──────── Record excerpts ────────

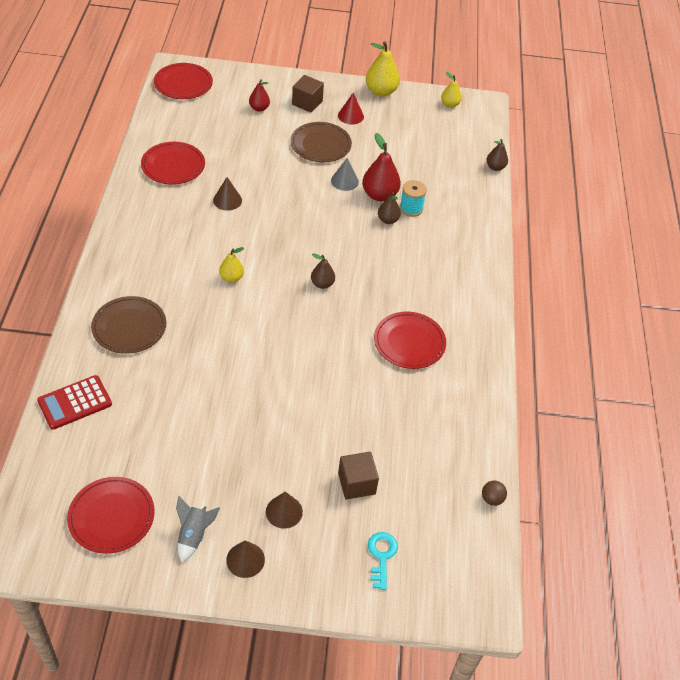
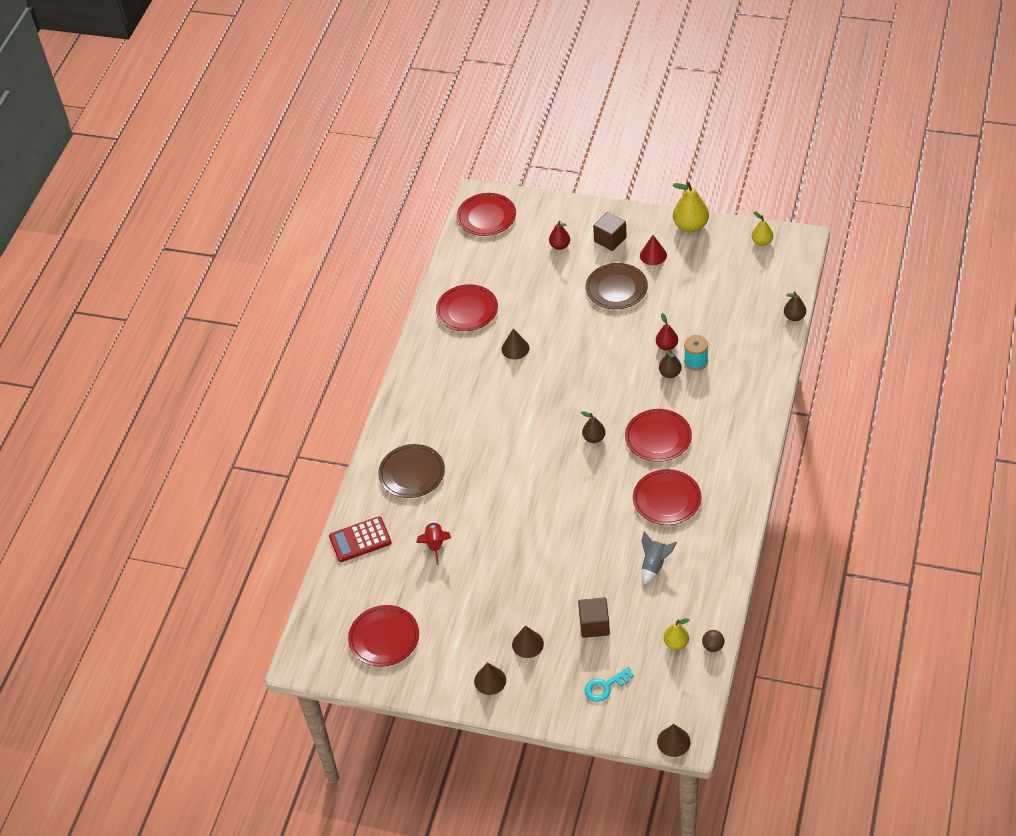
camera: 20 degrees right, 0 degrees up
grey rocket [176,496,220,562] -> grey rocket moved to [641,531,677,585]
yellow pear [219,247,244,283] -> yellow pear moved to [664,619,689,650]
grey cone [331,158,359,191] -> none
red pear [362,133,401,201] -> red pear [656,313,678,351], size x0.59
turquoise key [368,532,398,590] -> turquoise key turned 135 degrees counterclockwise [585,667,634,702]
none -> red rocket [416,521,451,565]
none -> red plate [625,409,692,462]
none -> brown cone [657,724,691,757]

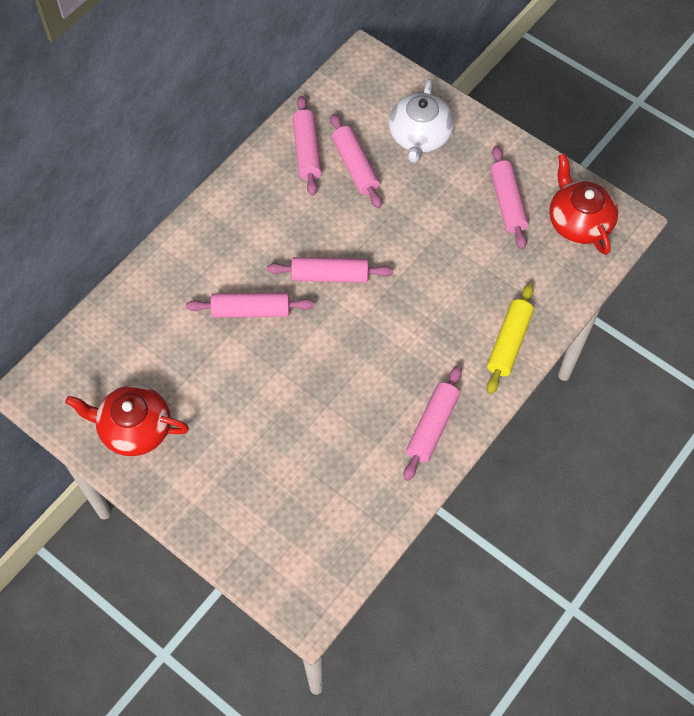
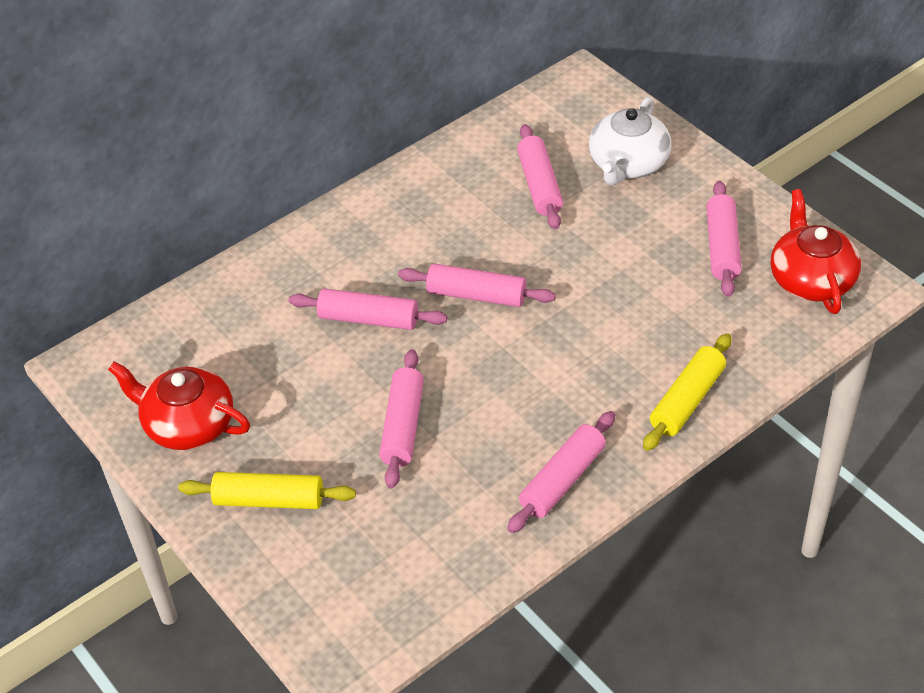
camera: 15 degrees right, 15 degrees down
pink rolling pin [292,96,322,196] -> pink rolling pin moved to [379,349,424,488]
none -> yellow rolling pin [179,472,356,509]

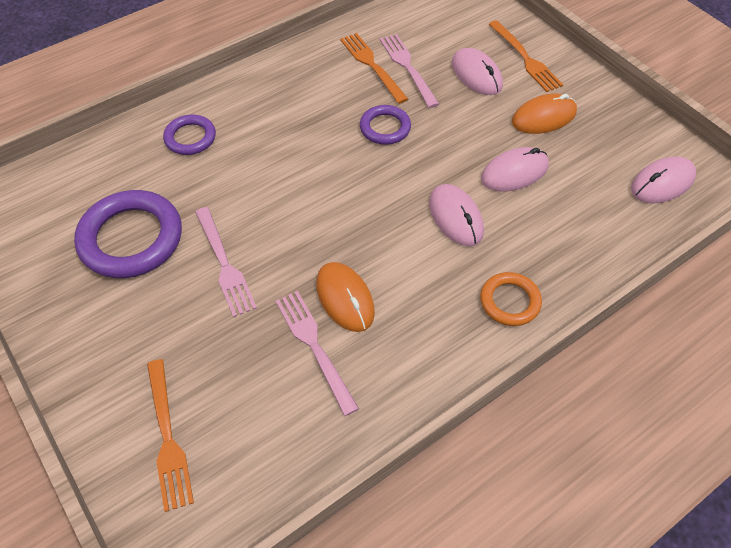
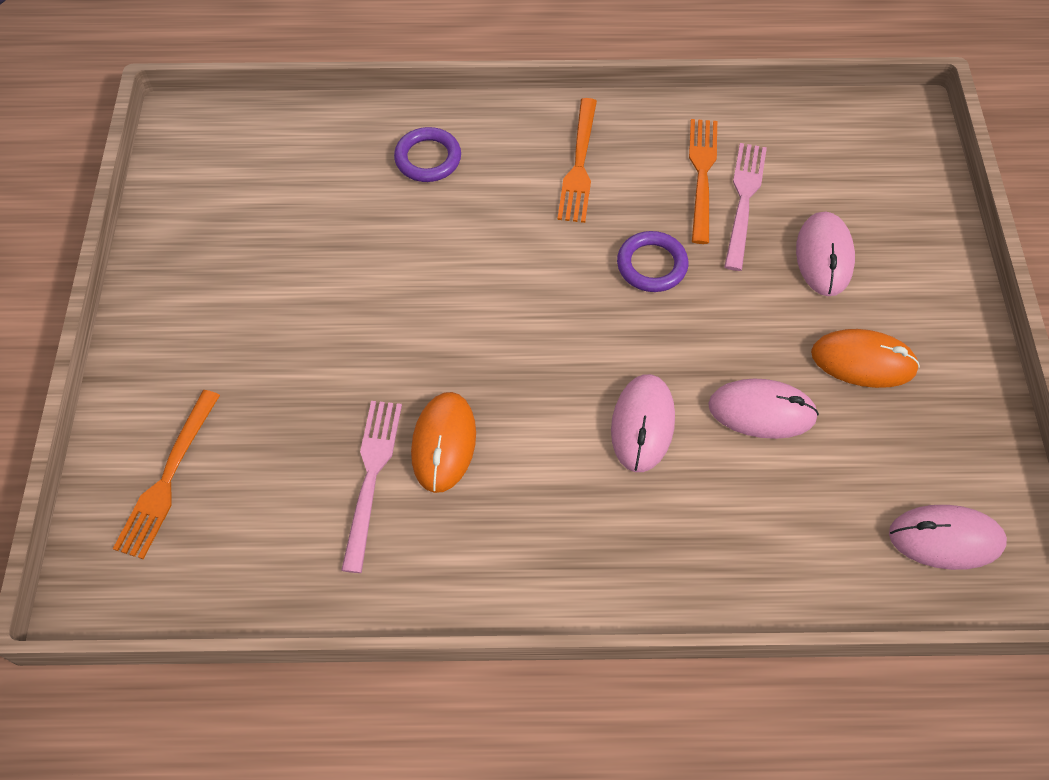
camera: 35 degrees right, 5 degrees up
purple ring [74,190,182,278] -> none
pink fork [195,207,257,317] -> none
orange ring [480,272,542,326] -> none
orange fork [489,20,563,92] -> orange fork moved to [557,98,597,223]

────────

» Aim of the exercise
Could the lines above be copied out exactly, with no image carried over?

» Answer to the problem
camera: 20 degrees right, 0 degrees up
grey rocket [176,496,220,562] -> grey rocket moved to [641,531,677,585]
yellow pear [219,247,244,283] -> yellow pear moved to [664,619,689,650]
grey cone [331,158,359,191] -> none
red pear [362,133,401,201] -> red pear [656,313,678,351], size x0.59
turquoise key [368,532,398,590] -> turquoise key turned 135 degrees counterclockwise [585,667,634,702]
none -> red rocket [416,521,451,565]
none -> red plate [625,409,692,462]
none -> brown cone [657,724,691,757]

camera: 15 degrees right, 15 degrees down
pink rolling pin [292,96,322,196] -> pink rolling pin moved to [379,349,424,488]
none -> yellow rolling pin [179,472,356,509]

camera: 35 degrees right, 5 degrees up
purple ring [74,190,182,278] -> none
pink fork [195,207,257,317] -> none
orange ring [480,272,542,326] -> none
orange fork [489,20,563,92] -> orange fork moved to [557,98,597,223]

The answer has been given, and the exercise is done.